Task details. Keep the pictures out while you transcribe the listing below exactly.

Material provided.
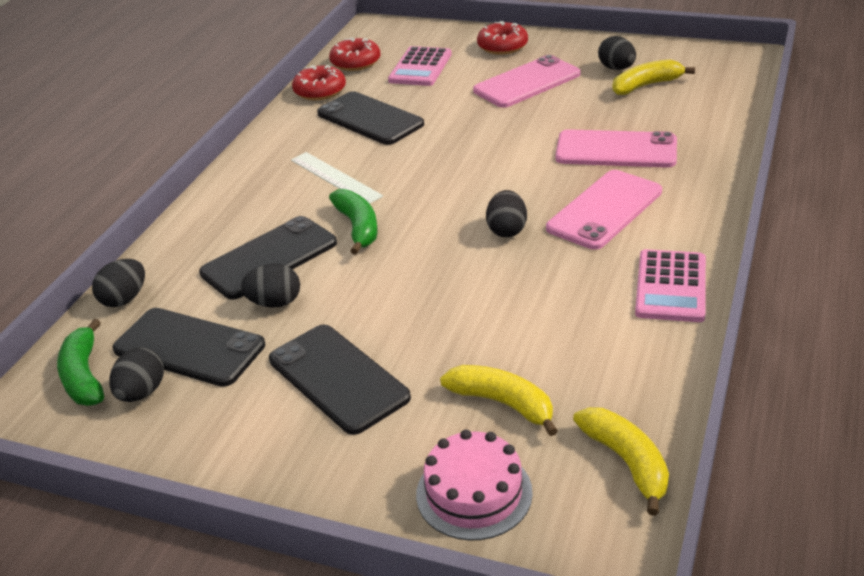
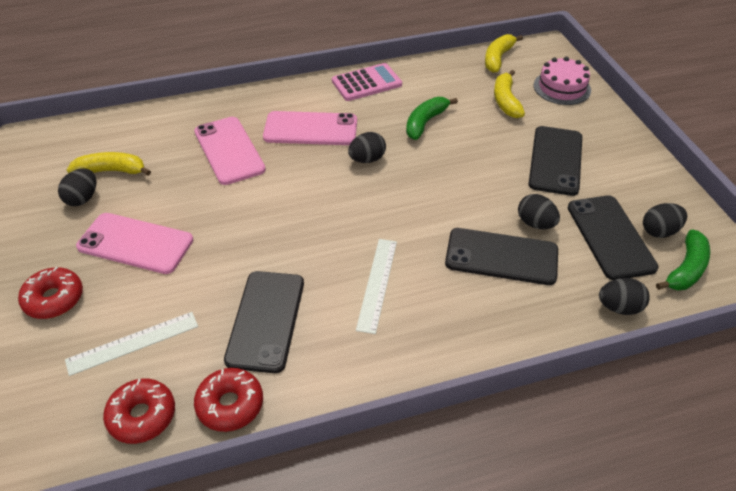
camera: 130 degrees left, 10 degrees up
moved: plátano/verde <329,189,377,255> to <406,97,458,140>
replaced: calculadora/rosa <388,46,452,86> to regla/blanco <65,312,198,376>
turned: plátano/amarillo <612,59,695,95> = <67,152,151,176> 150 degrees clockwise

Solution.
camera: 130 degrees left, 10 degrees up
moved: plátano/verde <329,189,377,255> to <406,97,458,140>
replaced: calculadora/rosa <388,46,452,86> to regla/blanco <65,312,198,376>
turned: plátano/amarillo <612,59,695,95> = <67,152,151,176> 150 degrees clockwise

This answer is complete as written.